[Spatial reasoning data]
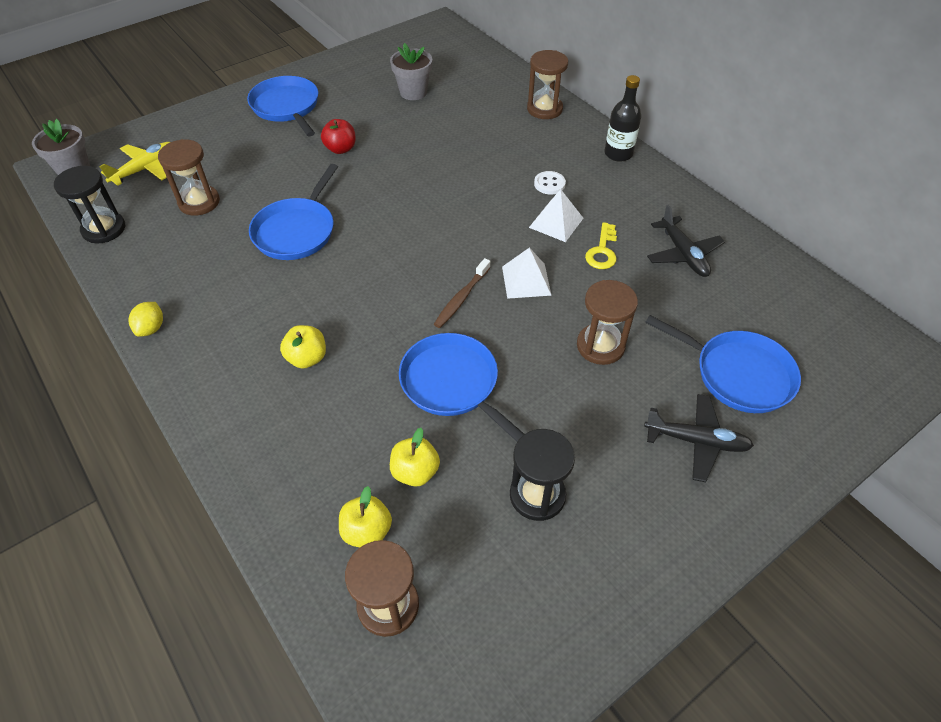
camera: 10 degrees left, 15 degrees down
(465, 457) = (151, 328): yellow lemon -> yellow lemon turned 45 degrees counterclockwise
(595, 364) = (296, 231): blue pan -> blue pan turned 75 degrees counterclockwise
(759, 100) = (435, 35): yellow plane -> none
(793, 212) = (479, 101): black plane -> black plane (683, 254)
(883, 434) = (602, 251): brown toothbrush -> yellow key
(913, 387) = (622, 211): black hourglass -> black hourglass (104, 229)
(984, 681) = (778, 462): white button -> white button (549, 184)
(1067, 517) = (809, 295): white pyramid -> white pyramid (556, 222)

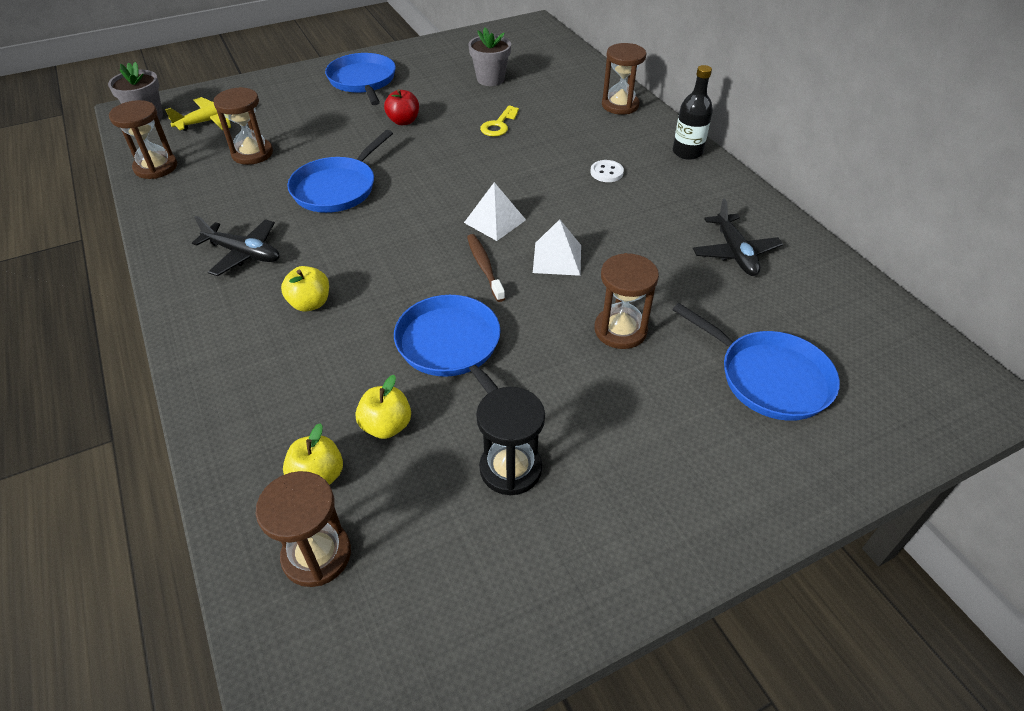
camera: 10 degrees right, 5 degrees down
(104, 229) = (156, 167): black hourglass -> brown hourglass
(151, 328) = (169, 258): yellow lemon -> none
(461, 298) = (484, 267): brown toothbrush -> brown toothbrush turned 120 degrees clockwise
(556, 222) = (604, 208): white pyramid -> white pyramid (495, 221)
(602, 251) = (646, 240): yellow key -> yellow key (499, 125)
(697, 441) = (705, 439): black plane -> black plane (243, 253)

Instructions for the task
Please go through the data and copy each line containing the word "none".

Answer to the problem
(759, 100) = (435, 35): yellow plane -> none
(151, 328) = (169, 258): yellow lemon -> none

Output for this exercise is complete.